▸ Activity
Write the line that contains "Leitkegel [schwarz] 570,296" and each one after it, word for word, ending with the final line of the data.

▸ Record set
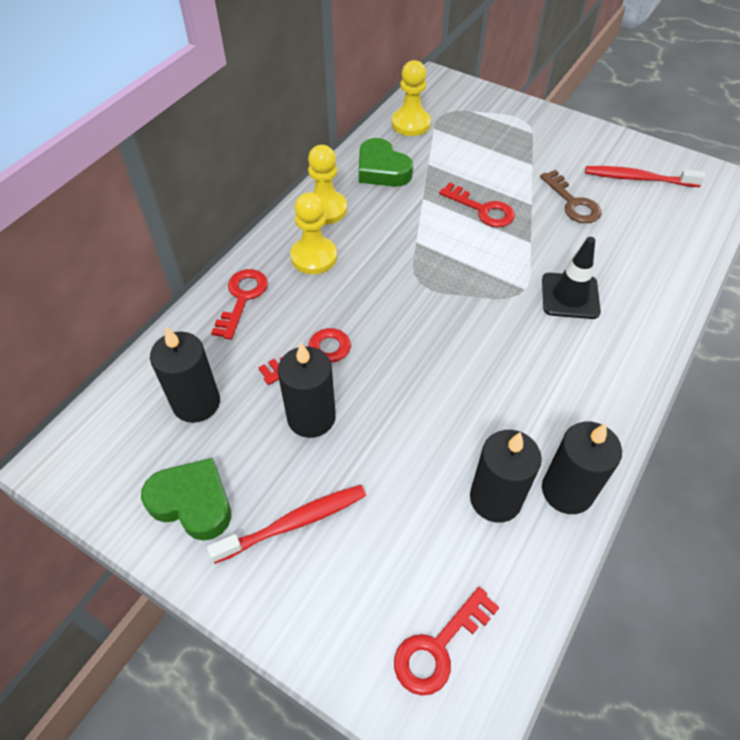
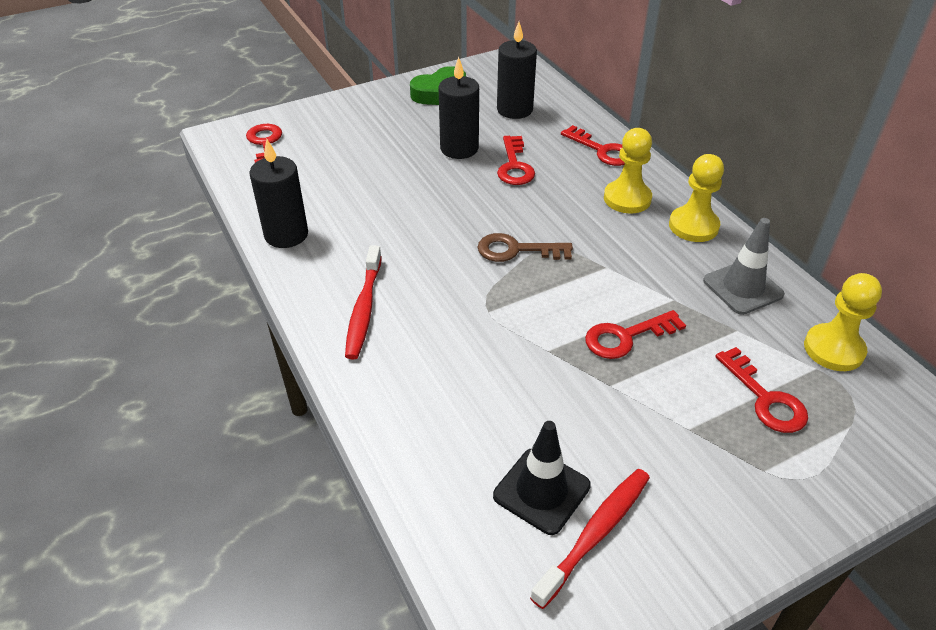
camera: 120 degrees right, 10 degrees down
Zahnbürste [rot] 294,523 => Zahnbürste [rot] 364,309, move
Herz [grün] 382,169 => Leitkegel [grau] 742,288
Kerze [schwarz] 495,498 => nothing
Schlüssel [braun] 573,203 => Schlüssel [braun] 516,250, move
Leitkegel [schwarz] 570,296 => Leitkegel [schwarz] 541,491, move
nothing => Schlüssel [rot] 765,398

▸ Your solution
Leitkegel [schwarz] 570,296 => Leitkegel [schwarz] 541,491, move
nothing => Schlüssel [rot] 765,398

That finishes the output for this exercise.